START Listed records

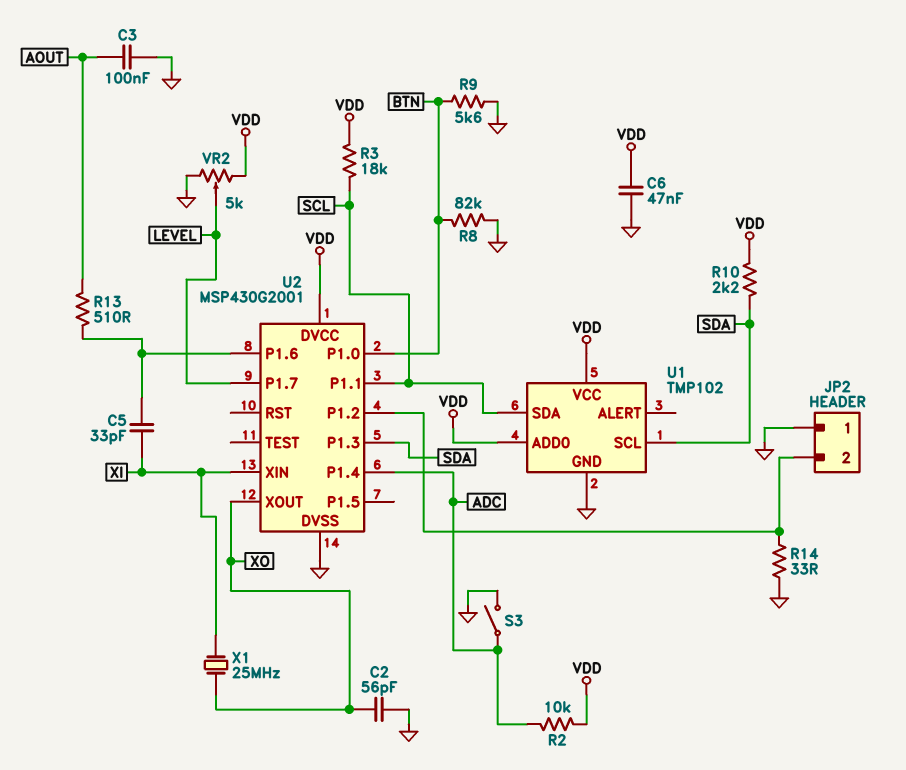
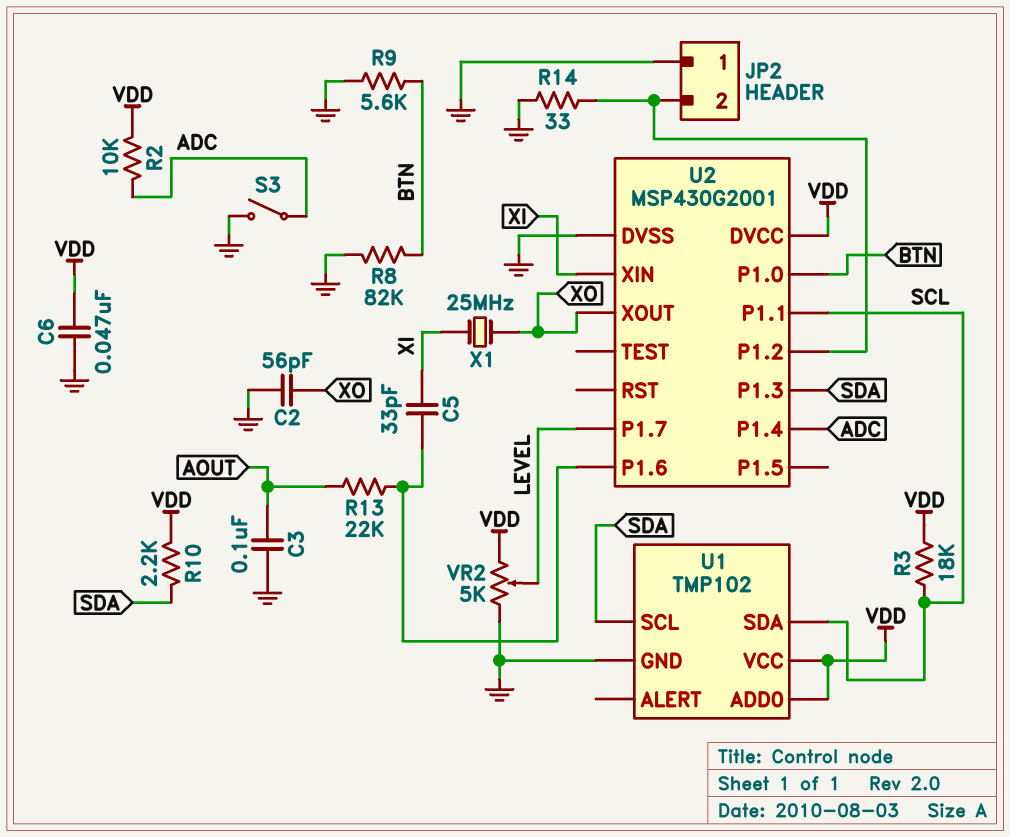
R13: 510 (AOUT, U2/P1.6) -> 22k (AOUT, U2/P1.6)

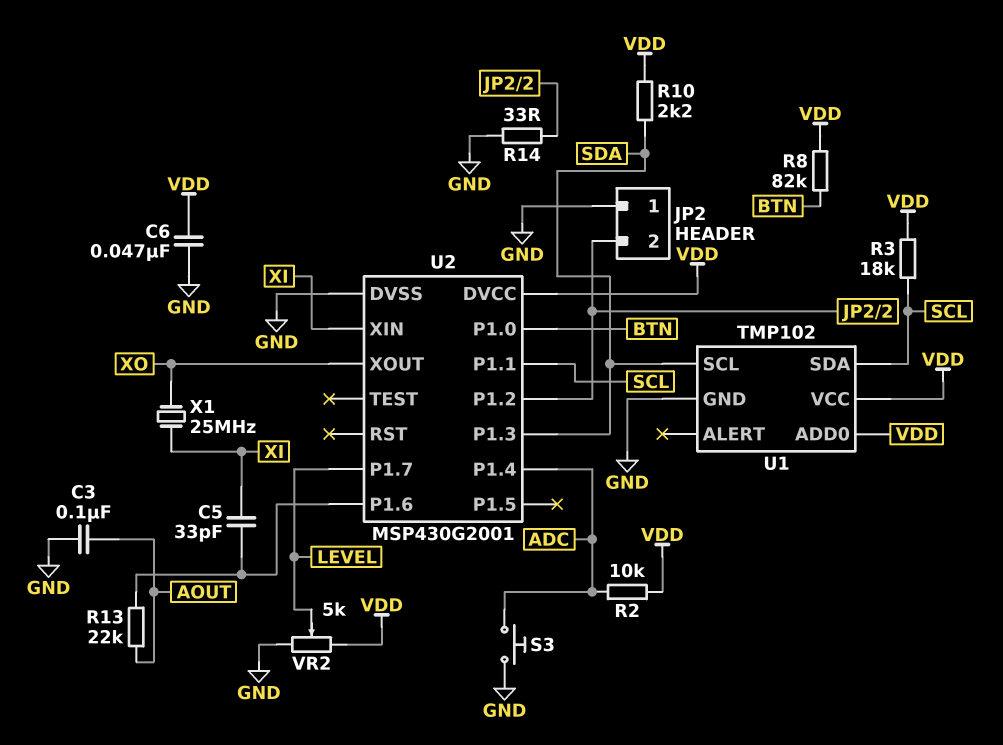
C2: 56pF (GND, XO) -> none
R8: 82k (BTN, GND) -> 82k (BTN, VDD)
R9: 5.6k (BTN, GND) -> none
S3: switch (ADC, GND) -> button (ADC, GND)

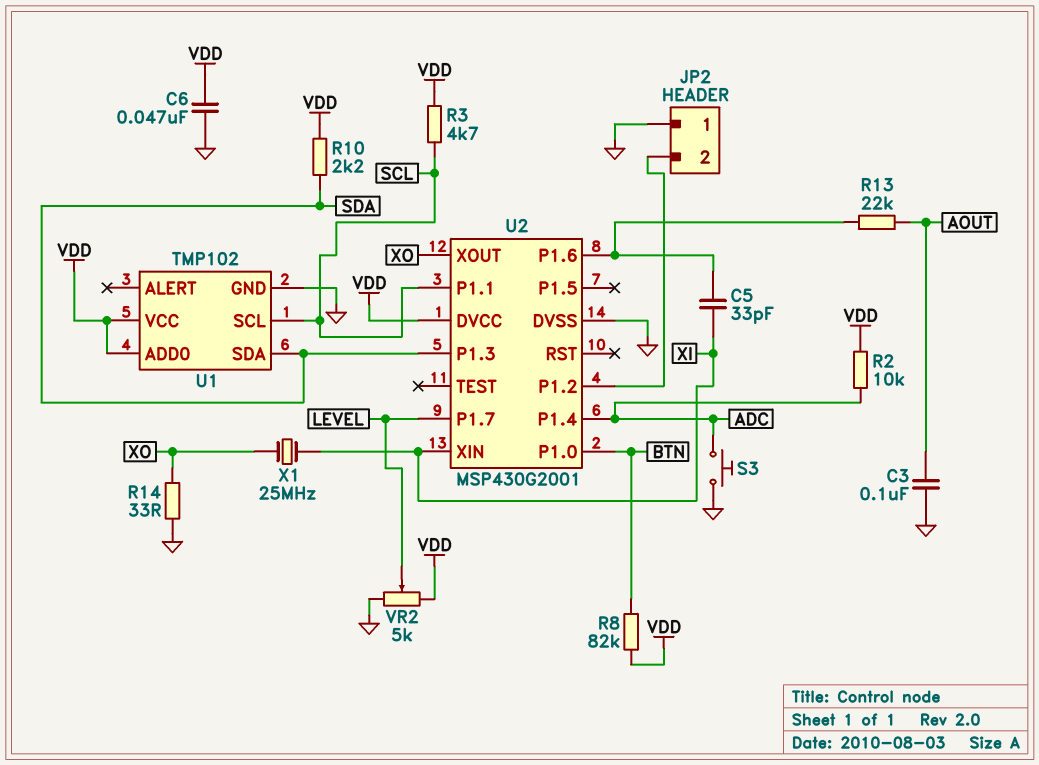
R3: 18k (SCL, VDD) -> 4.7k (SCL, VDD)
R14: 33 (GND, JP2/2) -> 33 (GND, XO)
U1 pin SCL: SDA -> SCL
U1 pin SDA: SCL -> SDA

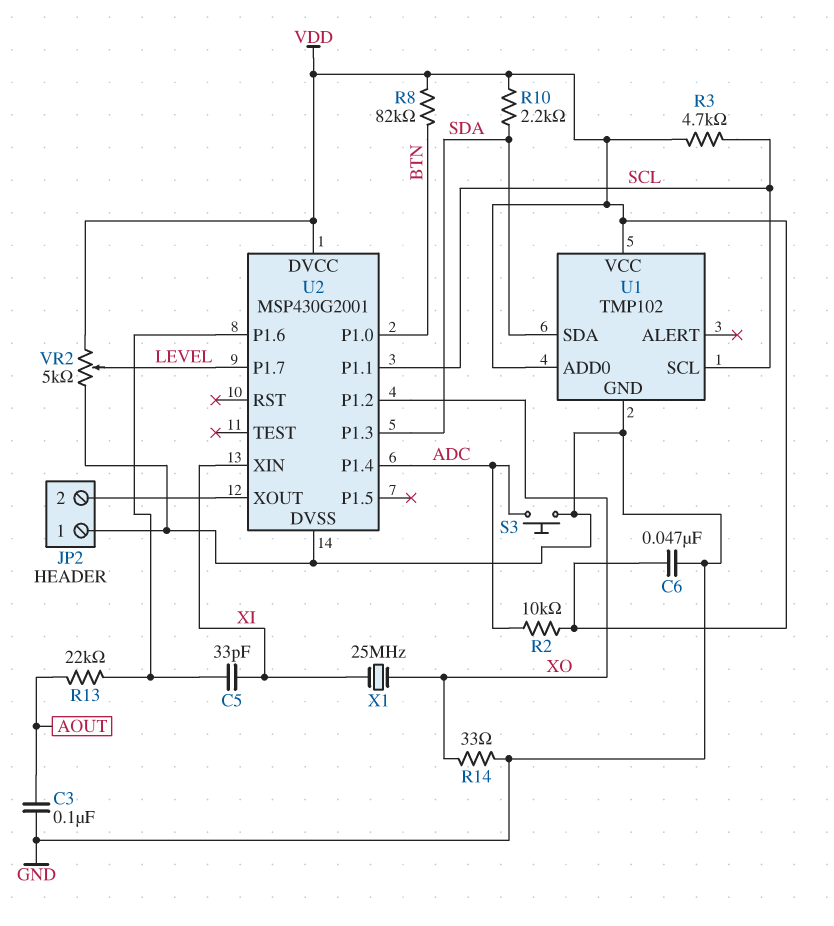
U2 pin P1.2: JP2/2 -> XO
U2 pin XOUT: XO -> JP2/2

END Listed records

| Task to carry out |
Search the records for the word "none", then list every line that has it.

| Your solution |
C2: 56pF (GND, XO) -> none
R9: 5.6k (BTN, GND) -> none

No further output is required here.